* _Picture-based spatial questions_
* * *

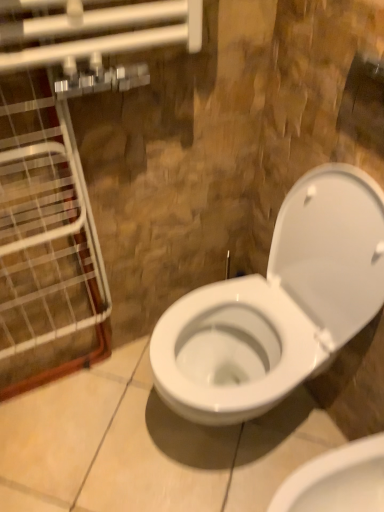
Find the location of `white glossy toilet at center, which is the first toilet from top to bottom`. white glossy toilet at center, which is the first toilet from top to bottom is located at coordinates (278, 305).

What is the approximate height of white glossy toilet at center, acting as the second toilet starting from the top?

white glossy toilet at center, acting as the second toilet starting from the top, is 15.48 inches in height.

What is the approximate width of white glossy toilet at center, the first toilet ordered from the bottom?

It is 20.43 inches.

The height and width of the screenshot is (512, 384). In order to click on white glossy toilet at center, the second toilet from the bottom in this screenshot , I will do click(278, 305).

Between clear glass door at left and white glossy toilet at center, which is the first toilet from top to bottom, which one has less height?

white glossy toilet at center, which is the first toilet from top to bottom.

Between clear glass door at left and white glossy toilet at center, the second toilet from the bottom, which one appears on the left side from the viewer's perspective?

From the viewer's perspective, clear glass door at left appears more on the left side.

Measure the distance between clear glass door at left and white glossy toilet at center, the second toilet from the bottom.

A distance of 18.90 inches exists between clear glass door at left and white glossy toilet at center, the second toilet from the bottom.

From a real-world perspective, does clear glass door at left stand above white glossy toilet at center, which is the first toilet from top to bottom?

Correct, in the physical world, clear glass door at left is higher than white glossy toilet at center, which is the first toilet from top to bottom.

Looking at their sizes, would you say white glossy toilet at center, acting as the second toilet starting from the top, is wider or thinner than clear glass door at left?

In the image, white glossy toilet at center, acting as the second toilet starting from the top, appears to be wider than clear glass door at left.

I want to click on glass door above the white glossy toilet at center, acting as the second toilet starting from the top (from the image's perspective), so click(x=46, y=243).

How many degrees apart are the facing directions of white glossy toilet at center, acting as the second toilet starting from the top, and clear glass door at left?

There is a 89.7-degree angle between the facing directions of white glossy toilet at center, acting as the second toilet starting from the top, and clear glass door at left.

In the image, is white glossy toilet at center, the second toilet from the bottom, positioned in front of or behind white glossy toilet at center, acting as the second toilet starting from the top?

In the image, white glossy toilet at center, the second toilet from the bottom, appears in front of white glossy toilet at center, acting as the second toilet starting from the top.

Could you tell me if white glossy toilet at center, which is the first toilet from top to bottom, is facing white glossy toilet at center, the first toilet ordered from the bottom?

No.

Is white glossy toilet at center, which is the first toilet from top to bottom, to the left or to the right of white glossy toilet at center, acting as the second toilet starting from the top, in the image?

From the image, it's evident that white glossy toilet at center, which is the first toilet from top to bottom, is to the left of white glossy toilet at center, acting as the second toilet starting from the top.

From the image's perspective, is white glossy toilet at center, which is the first toilet from top to bottom, above or below white glossy toilet at center, acting as the second toilet starting from the top?

white glossy toilet at center, which is the first toilet from top to bottom, is situated higher than white glossy toilet at center, acting as the second toilet starting from the top, in the image.

Image resolution: width=384 pixels, height=512 pixels. I want to click on glass door in front of the white glossy toilet at center, the first toilet ordered from the bottom, so click(x=46, y=243).

Is clear glass door at left wider than white glossy toilet at center, the first toilet ordered from the bottom?

In fact, clear glass door at left might be narrower than white glossy toilet at center, the first toilet ordered from the bottom.

From the image's perspective, does clear glass door at left appear lower than white glossy toilet at center, acting as the second toilet starting from the top?

No, from the image's perspective, clear glass door at left is not below white glossy toilet at center, acting as the second toilet starting from the top.

Could you tell me if white glossy toilet at center, which is the first toilet from top to bottom, is turned towards clear glass door at left?

No.

Considering the points (324, 259) and (18, 139), which point is in front, point (324, 259) or point (18, 139)?

Positioned in front is point (18, 139).

From a real-world perspective, is white glossy toilet at center, the second toilet from the bottom, above or below clear glass door at left?

white glossy toilet at center, the second toilet from the bottom, is situated lower than clear glass door at left in the real world.

How different are the orientations of white glossy toilet at center, the second toilet from the bottom, and clear glass door at left in degrees?

They differ by 89.7 degrees in their facing directions.

Which is nearer, (302,472) or (252,359)?

The point (302,472) is in front.

Who is bigger, white glossy toilet at center, the first toilet ordered from the bottom, or white glossy toilet at center, which is the first toilet from top to bottom?

With larger size is white glossy toilet at center, which is the first toilet from top to bottom.

Considering the sizes of objects white glossy toilet at center, acting as the second toilet starting from the top, and white glossy toilet at center, which is the first toilet from top to bottom, in the image provided, who is thinner, white glossy toilet at center, acting as the second toilet starting from the top, or white glossy toilet at center, which is the first toilet from top to bottom,?

white glossy toilet at center, acting as the second toilet starting from the top.

In the scene shown: Considering the positions of objects white glossy toilet at center, acting as the second toilet starting from the top, and white glossy toilet at center, which is the first toilet from top to bottom, in the image provided, who is more to the left, white glossy toilet at center, acting as the second toilet starting from the top, or white glossy toilet at center, which is the first toilet from top to bottom,?

Positioned to the left is white glossy toilet at center, which is the first toilet from top to bottom.

Image resolution: width=384 pixels, height=512 pixels. I want to click on glass door on the left of white glossy toilet at center, which is the first toilet from top to bottom, so click(x=46, y=243).

Starting from the clear glass door at left, which toilet is the 2nd one behind? Please provide its 2D coordinates.

[(337, 480)]

Based on their spatial positions, is white glossy toilet at center, the first toilet ordered from the bottom, or clear glass door at left closer to white glossy toilet at center, which is the first toilet from top to bottom?

white glossy toilet at center, the first toilet ordered from the bottom, is closer to white glossy toilet at center, which is the first toilet from top to bottom.

From the image, which object appears to be farther from clear glass door at left, white glossy toilet at center, which is the first toilet from top to bottom, or white glossy toilet at center, the first toilet ordered from the bottom?

white glossy toilet at center, the first toilet ordered from the bottom.

Which object lies further to the anchor point white glossy toilet at center, the second toilet from the bottom, clear glass door at left or white glossy toilet at center, acting as the second toilet starting from the top?

Based on the image, clear glass door at left appears to be further to white glossy toilet at center, the second toilet from the bottom.

From the image, which object appears to be nearer to clear glass door at left, white glossy toilet at center, the first toilet ordered from the bottom, or white glossy toilet at center, which is the first toilet from top to bottom?

white glossy toilet at center, which is the first toilet from top to bottom.

Considering their positions, is clear glass door at left positioned closer to white glossy toilet at center, the first toilet ordered from the bottom, than white glossy toilet at center, which is the first toilet from top to bottom?

white glossy toilet at center, which is the first toilet from top to bottom, is positioned closer to the anchor white glossy toilet at center, the first toilet ordered from the bottom.

Looking at the image, which one is located further to white glossy toilet at center, the first toilet ordered from the bottom, white glossy toilet at center, the second toilet from the bottom, or clear glass door at left?

Based on the image, clear glass door at left appears to be further to white glossy toilet at center, the first toilet ordered from the bottom.

The width and height of the screenshot is (384, 512). I want to click on toilet between clear glass door at left and white glossy toilet at center, acting as the second toilet starting from the top, so click(278, 305).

* * *

* _Written instruction_
Rewrite the listing above, replacing "clear glass door" with "glass shower door" everywhere it occurs and changing nothing else. Leave the pictures out of your version.

* _Answer to the task_
Find the location of `white glossy toilet at center, which is the first toilet from top to bottom`. white glossy toilet at center, which is the first toilet from top to bottom is located at coordinates (278, 305).

What is the approximate height of white glossy toilet at center, acting as the second toilet starting from the top?

white glossy toilet at center, acting as the second toilet starting from the top, is 15.48 inches in height.

What is the approximate width of white glossy toilet at center, the first toilet ordered from the bottom?

It is 20.43 inches.

The height and width of the screenshot is (512, 384). In order to click on white glossy toilet at center, the second toilet from the bottom in this screenshot , I will do click(278, 305).

Between glass shower door at left and white glossy toilet at center, which is the first toilet from top to bottom, which one has less height?

white glossy toilet at center, which is the first toilet from top to bottom.

Between glass shower door at left and white glossy toilet at center, the second toilet from the bottom, which one appears on the left side from the viewer's perspective?

From the viewer's perspective, glass shower door at left appears more on the left side.

Measure the distance between glass shower door at left and white glossy toilet at center, the second toilet from the bottom.

A distance of 18.90 inches exists between glass shower door at left and white glossy toilet at center, the second toilet from the bottom.

From a real-world perspective, does glass shower door at left stand above white glossy toilet at center, which is the first toilet from top to bottom?

Correct, in the physical world, glass shower door at left is higher than white glossy toilet at center, which is the first toilet from top to bottom.

Looking at their sizes, would you say white glossy toilet at center, acting as the second toilet starting from the top, is wider or thinner than glass shower door at left?

In the image, white glossy toilet at center, acting as the second toilet starting from the top, appears to be wider than glass shower door at left.

I want to click on glass door above the white glossy toilet at center, acting as the second toilet starting from the top (from the image's perspective), so click(x=46, y=243).

How many degrees apart are the facing directions of white glossy toilet at center, acting as the second toilet starting from the top, and glass shower door at left?

There is a 89.7-degree angle between the facing directions of white glossy toilet at center, acting as the second toilet starting from the top, and glass shower door at left.

In the image, is white glossy toilet at center, the second toilet from the bottom, positioned in front of or behind white glossy toilet at center, acting as the second toilet starting from the top?

In the image, white glossy toilet at center, the second toilet from the bottom, appears in front of white glossy toilet at center, acting as the second toilet starting from the top.

Could you tell me if white glossy toilet at center, which is the first toilet from top to bottom, is facing white glossy toilet at center, the first toilet ordered from the bottom?

No.

Is white glossy toilet at center, which is the first toilet from top to bottom, to the left or to the right of white glossy toilet at center, acting as the second toilet starting from the top, in the image?

From the image, it's evident that white glossy toilet at center, which is the first toilet from top to bottom, is to the left of white glossy toilet at center, acting as the second toilet starting from the top.

From the image's perspective, is white glossy toilet at center, which is the first toilet from top to bottom, above or below white glossy toilet at center, acting as the second toilet starting from the top?

white glossy toilet at center, which is the first toilet from top to bottom, is situated higher than white glossy toilet at center, acting as the second toilet starting from the top, in the image.

Image resolution: width=384 pixels, height=512 pixels. I want to click on glass door in front of the white glossy toilet at center, the first toilet ordered from the bottom, so click(x=46, y=243).

Is glass shower door at left wider than white glossy toilet at center, the first toilet ordered from the bottom?

In fact, glass shower door at left might be narrower than white glossy toilet at center, the first toilet ordered from the bottom.

From the image's perspective, does glass shower door at left appear lower than white glossy toilet at center, acting as the second toilet starting from the top?

No, from the image's perspective, glass shower door at left is not below white glossy toilet at center, acting as the second toilet starting from the top.

Could you tell me if white glossy toilet at center, which is the first toilet from top to bottom, is turned towards glass shower door at left?

No.

Considering the points (324, 259) and (18, 139), which point is in front, point (324, 259) or point (18, 139)?

Positioned in front is point (18, 139).

From a real-world perspective, is white glossy toilet at center, the second toilet from the bottom, above or below glass shower door at left?

white glossy toilet at center, the second toilet from the bottom, is situated lower than glass shower door at left in the real world.

How different are the orientations of white glossy toilet at center, the second toilet from the bottom, and glass shower door at left in degrees?

They differ by 89.7 degrees in their facing directions.

Which is nearer, (302,472) or (252,359)?

The point (302,472) is in front.

Who is bigger, white glossy toilet at center, the first toilet ordered from the bottom, or white glossy toilet at center, which is the first toilet from top to bottom?

With larger size is white glossy toilet at center, which is the first toilet from top to bottom.

Considering the sizes of objects white glossy toilet at center, acting as the second toilet starting from the top, and white glossy toilet at center, which is the first toilet from top to bottom, in the image provided, who is thinner, white glossy toilet at center, acting as the second toilet starting from the top, or white glossy toilet at center, which is the first toilet from top to bottom,?

white glossy toilet at center, acting as the second toilet starting from the top.

In the scene shown: Considering the positions of objects white glossy toilet at center, acting as the second toilet starting from the top, and white glossy toilet at center, which is the first toilet from top to bottom, in the image provided, who is more to the left, white glossy toilet at center, acting as the second toilet starting from the top, or white glossy toilet at center, which is the first toilet from top to bottom,?

Positioned to the left is white glossy toilet at center, which is the first toilet from top to bottom.

Image resolution: width=384 pixels, height=512 pixels. I want to click on glass door on the left of white glossy toilet at center, which is the first toilet from top to bottom, so click(x=46, y=243).

Starting from the glass shower door at left, which toilet is the 2nd one behind? Please provide its 2D coordinates.

[(337, 480)]

Based on their spatial positions, is white glossy toilet at center, the first toilet ordered from the bottom, or glass shower door at left closer to white glossy toilet at center, which is the first toilet from top to bottom?

white glossy toilet at center, the first toilet ordered from the bottom, is closer to white glossy toilet at center, which is the first toilet from top to bottom.

From the image, which object appears to be farther from glass shower door at left, white glossy toilet at center, which is the first toilet from top to bottom, or white glossy toilet at center, the first toilet ordered from the bottom?

white glossy toilet at center, the first toilet ordered from the bottom.

Which object lies further to the anchor point white glossy toilet at center, the second toilet from the bottom, glass shower door at left or white glossy toilet at center, acting as the second toilet starting from the top?

Based on the image, glass shower door at left appears to be further to white glossy toilet at center, the second toilet from the bottom.

From the image, which object appears to be nearer to glass shower door at left, white glossy toilet at center, the first toilet ordered from the bottom, or white glossy toilet at center, which is the first toilet from top to bottom?

white glossy toilet at center, which is the first toilet from top to bottom.

Considering their positions, is glass shower door at left positioned closer to white glossy toilet at center, the first toilet ordered from the bottom, than white glossy toilet at center, which is the first toilet from top to bottom?

white glossy toilet at center, which is the first toilet from top to bottom, is positioned closer to the anchor white glossy toilet at center, the first toilet ordered from the bottom.

Looking at the image, which one is located further to white glossy toilet at center, the first toilet ordered from the bottom, white glossy toilet at center, the second toilet from the bottom, or glass shower door at left?

Based on the image, glass shower door at left appears to be further to white glossy toilet at center, the first toilet ordered from the bottom.

The width and height of the screenshot is (384, 512). I want to click on toilet between glass shower door at left and white glossy toilet at center, acting as the second toilet starting from the top, so click(278, 305).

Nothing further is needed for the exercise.